[Available data Boundary: Start]

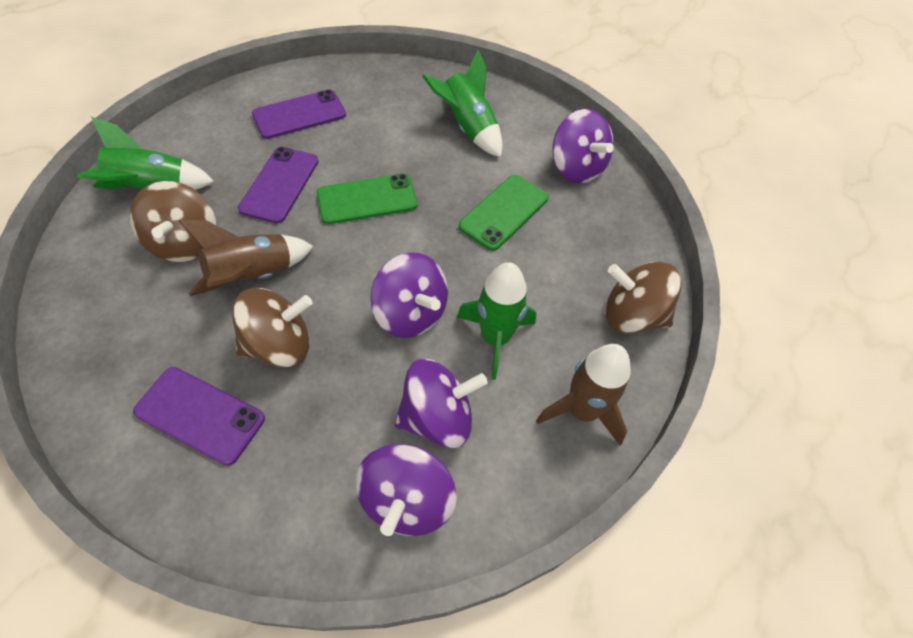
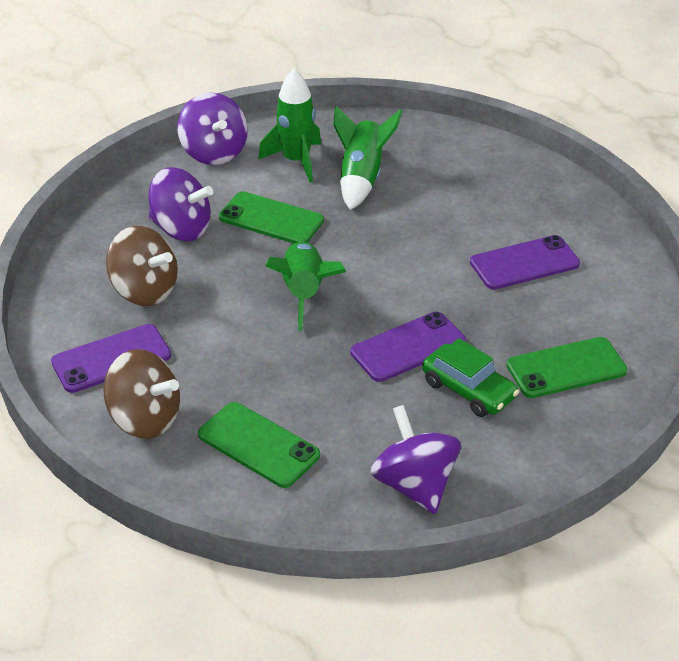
brown rocket: 2 -> 0
brown spinning top: 3 -> 2
green car: 0 -> 1
green phone: 2 -> 3
purple spinning top: 4 -> 3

[Available data Boundary: End]

- **Exercise brief**
Retype the records in full, exactly as given, and omit the pictures.

- **Solution to this exercise**
brown rocket: 2 -> 0
brown spinning top: 3 -> 2
green car: 0 -> 1
green phone: 2 -> 3
purple spinning top: 4 -> 3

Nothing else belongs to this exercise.